▶ **BRIEF**:
Your task is to reproduce, exactly and only, the lines running from the line containing "C5: 1uF (N003, N024) -> 150nF (N003, N024)" to the end of the data below, both included.

▶ **DATASET CONTENT**:

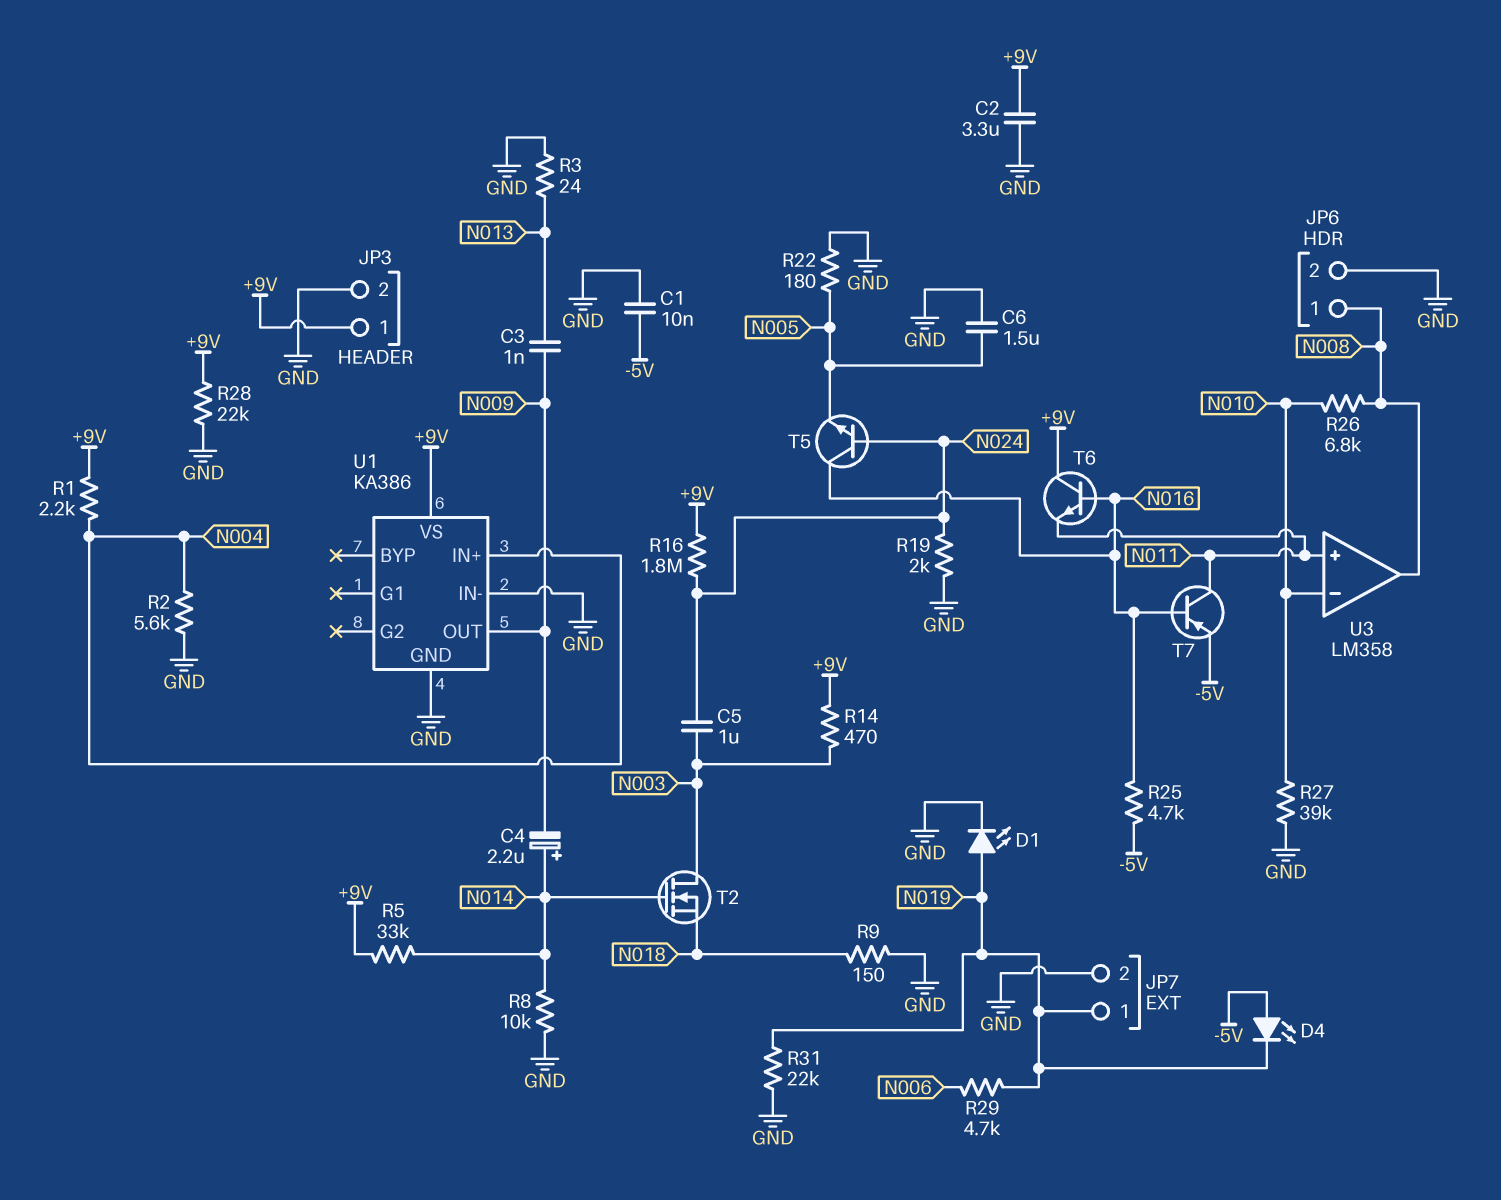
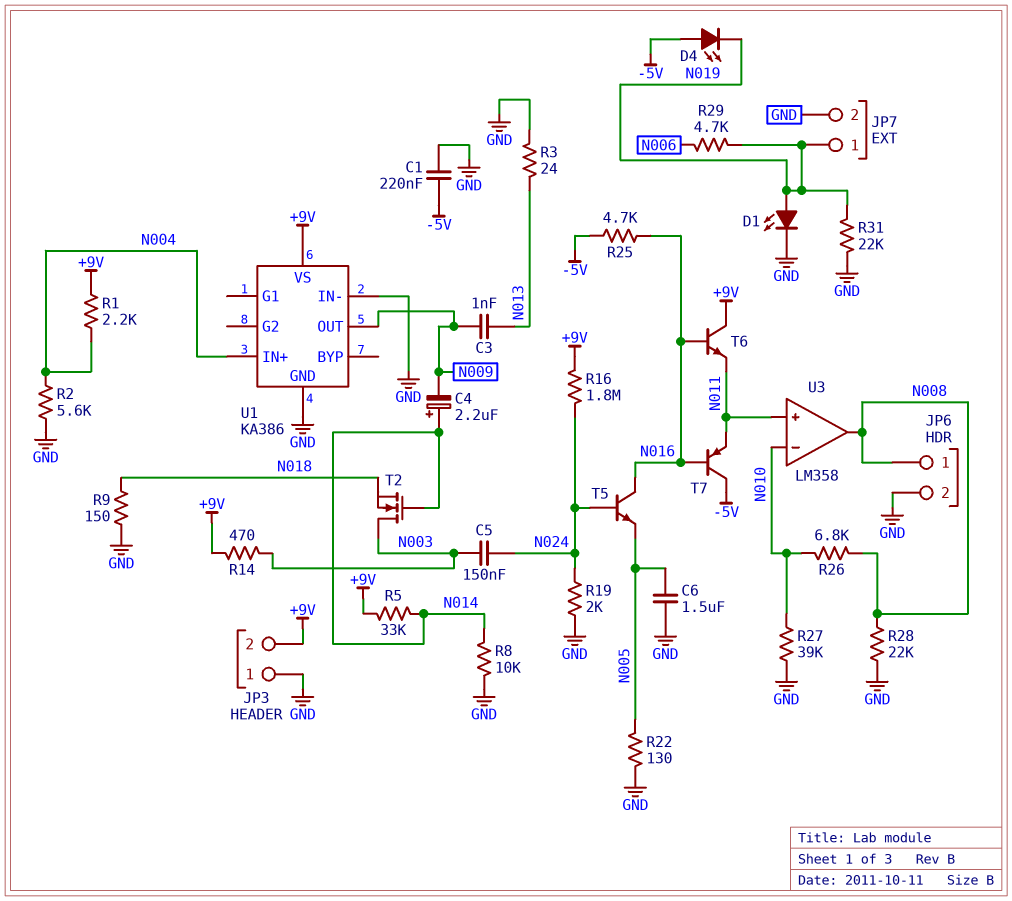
C1: 10nF (-5V, GND) -> 220nF (-5V, GND)
C2: 3.3uF (+9V, GND) -> none
C5: 1uF (N003, N024) -> 150nF (N003, N024)
JP3 pin 1: +9V -> GND
JP3 pin 2: GND -> +9V
R22: 180 (GND, N005) -> 130 (GND, N005)
R28: 22k (+9V, GND) -> 22k (GND, N008)
T7: PNP (B N016, C N011, E -5V) -> PNP (B N016, C -5V, E N011)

▶ **TASK RESPONSE**:
C5: 1uF (N003, N024) -> 150nF (N003, N024)
JP3 pin 1: +9V -> GND
JP3 pin 2: GND -> +9V
R22: 180 (GND, N005) -> 130 (GND, N005)
R28: 22k (+9V, GND) -> 22k (GND, N008)
T7: PNP (B N016, C N011, E -5V) -> PNP (B N016, C -5V, E N011)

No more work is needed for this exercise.